» Information shown:
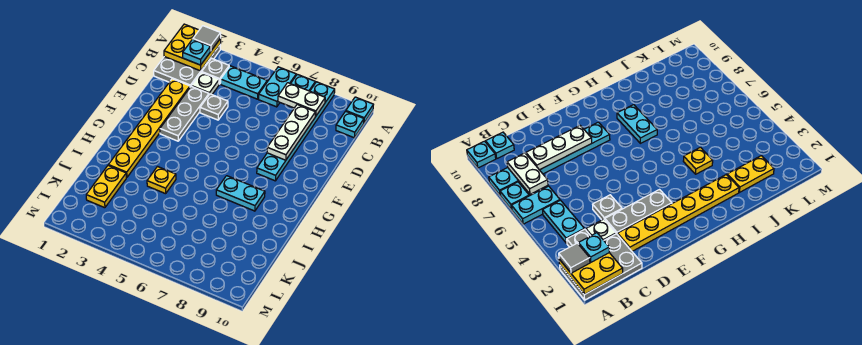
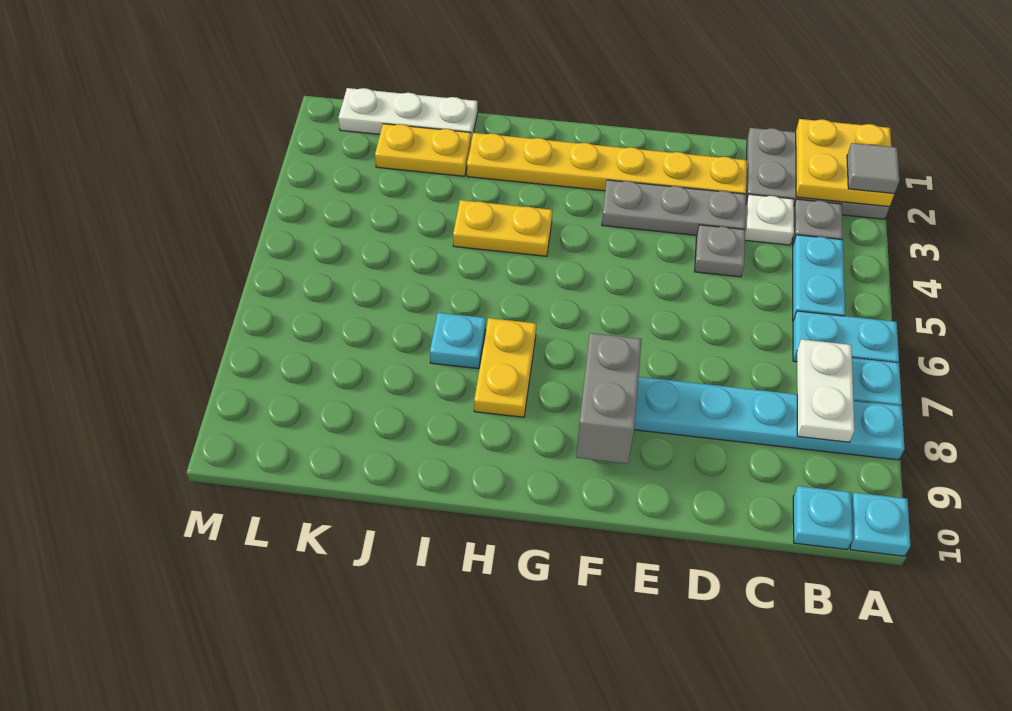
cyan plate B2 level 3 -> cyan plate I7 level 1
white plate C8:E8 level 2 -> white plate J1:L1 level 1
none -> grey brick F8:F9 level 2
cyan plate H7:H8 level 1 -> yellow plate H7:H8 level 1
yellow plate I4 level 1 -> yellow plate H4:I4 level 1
---
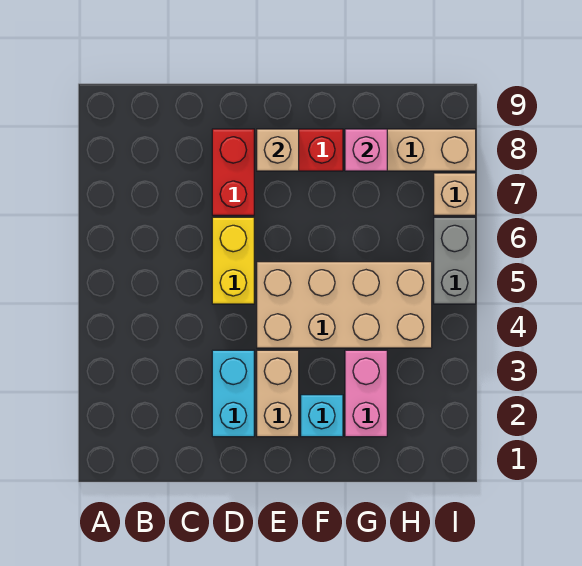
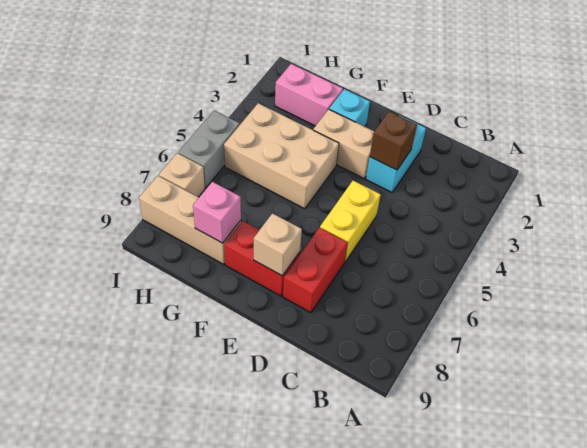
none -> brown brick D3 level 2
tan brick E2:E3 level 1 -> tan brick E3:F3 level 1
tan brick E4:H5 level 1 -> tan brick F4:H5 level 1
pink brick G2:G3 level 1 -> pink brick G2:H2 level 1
* * *
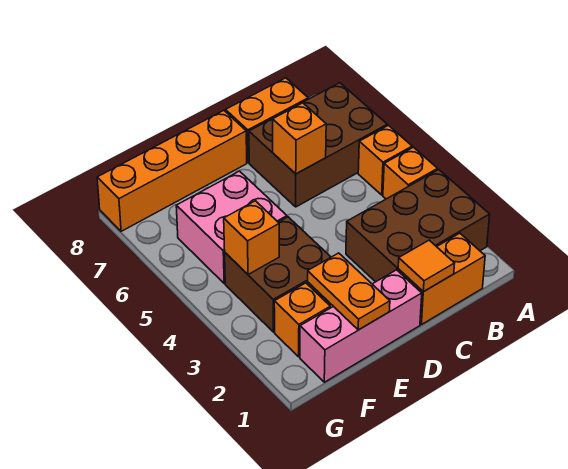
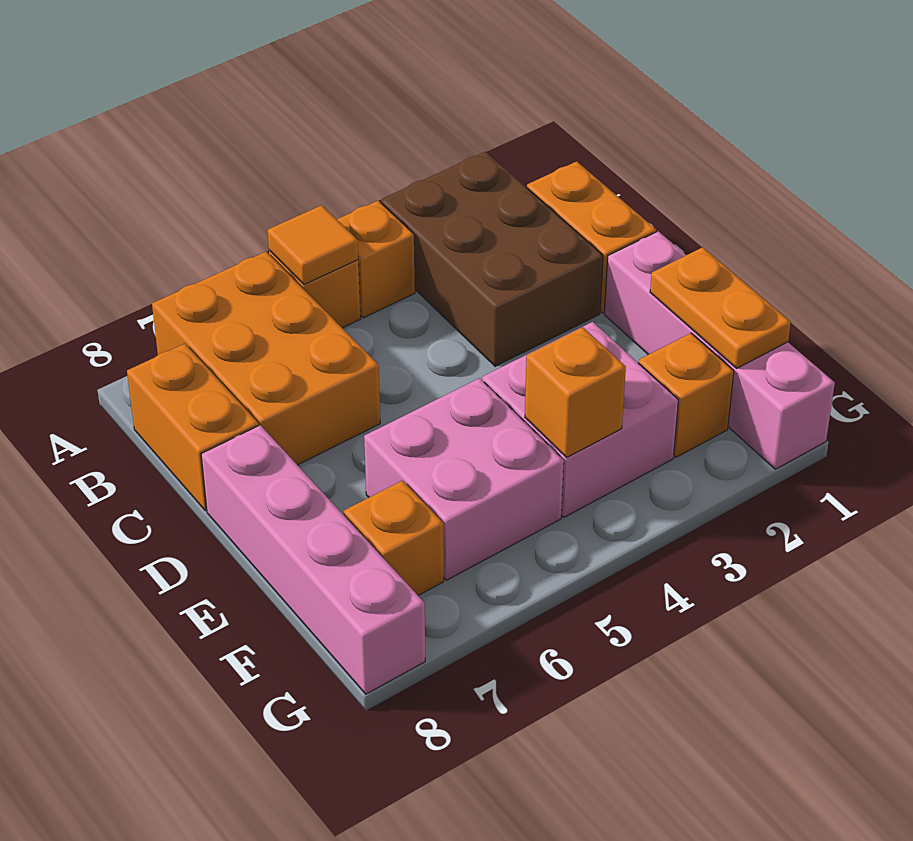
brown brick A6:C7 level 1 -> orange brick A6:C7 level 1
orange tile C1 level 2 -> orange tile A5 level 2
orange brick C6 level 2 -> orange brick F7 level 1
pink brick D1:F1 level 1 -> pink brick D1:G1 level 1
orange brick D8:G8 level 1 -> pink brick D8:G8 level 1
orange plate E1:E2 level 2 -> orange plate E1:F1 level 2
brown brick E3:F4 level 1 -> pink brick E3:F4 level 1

» Assignment: Whenever the string "none" turns up in a line of the data, copy that line.

» Written solution:
none -> grey brick F8:F9 level 2
none -> brown brick D3 level 2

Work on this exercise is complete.